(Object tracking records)
=== Begin Enclosure ===
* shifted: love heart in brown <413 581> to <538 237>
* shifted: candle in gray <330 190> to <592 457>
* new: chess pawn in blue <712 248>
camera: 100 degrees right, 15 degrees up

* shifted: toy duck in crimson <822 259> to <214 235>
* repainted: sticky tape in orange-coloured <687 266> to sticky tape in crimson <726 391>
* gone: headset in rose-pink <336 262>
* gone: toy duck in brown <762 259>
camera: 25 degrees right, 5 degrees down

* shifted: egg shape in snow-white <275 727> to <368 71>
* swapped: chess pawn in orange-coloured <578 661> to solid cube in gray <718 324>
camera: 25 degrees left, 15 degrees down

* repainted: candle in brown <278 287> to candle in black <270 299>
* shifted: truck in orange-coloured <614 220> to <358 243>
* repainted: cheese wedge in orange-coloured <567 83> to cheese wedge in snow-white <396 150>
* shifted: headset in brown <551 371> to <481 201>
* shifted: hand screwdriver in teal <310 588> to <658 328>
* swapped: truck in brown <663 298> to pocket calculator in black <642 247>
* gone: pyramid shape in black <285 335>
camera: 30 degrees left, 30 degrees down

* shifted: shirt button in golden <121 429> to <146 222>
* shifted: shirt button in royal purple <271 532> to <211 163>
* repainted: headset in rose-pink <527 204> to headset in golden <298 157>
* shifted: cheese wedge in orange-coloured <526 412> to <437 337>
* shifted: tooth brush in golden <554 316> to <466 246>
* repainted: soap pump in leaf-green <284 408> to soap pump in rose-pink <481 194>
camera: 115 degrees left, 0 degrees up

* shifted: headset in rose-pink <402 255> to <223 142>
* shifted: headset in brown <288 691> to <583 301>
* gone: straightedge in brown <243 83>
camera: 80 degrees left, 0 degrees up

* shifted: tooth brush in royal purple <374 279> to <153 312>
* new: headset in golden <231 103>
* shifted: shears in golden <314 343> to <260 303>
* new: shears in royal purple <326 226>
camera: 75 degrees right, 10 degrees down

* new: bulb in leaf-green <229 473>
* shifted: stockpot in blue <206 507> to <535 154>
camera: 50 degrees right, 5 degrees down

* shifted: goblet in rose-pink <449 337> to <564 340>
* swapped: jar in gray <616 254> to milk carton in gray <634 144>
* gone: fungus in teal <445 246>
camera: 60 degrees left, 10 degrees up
=== End Enclosure ===
Task requirements → The expected output is the lines from the one with "to <260 303>" through the end of the data, exactly as written and nothing more.

Exercise response →
* shifted: shears in golden <314 343> to <260 303>
* new: shears in royal purple <326 226>
camera: 75 degrees right, 10 degrees down

* new: bulb in leaf-green <229 473>
* shifted: stockpot in blue <206 507> to <535 154>
camera: 50 degrees right, 5 degrees down

* shifted: goblet in rose-pink <449 337> to <564 340>
* swapped: jar in gray <616 254> to milk carton in gray <634 144>
* gone: fungus in teal <445 246>
camera: 60 degrees left, 10 degrees up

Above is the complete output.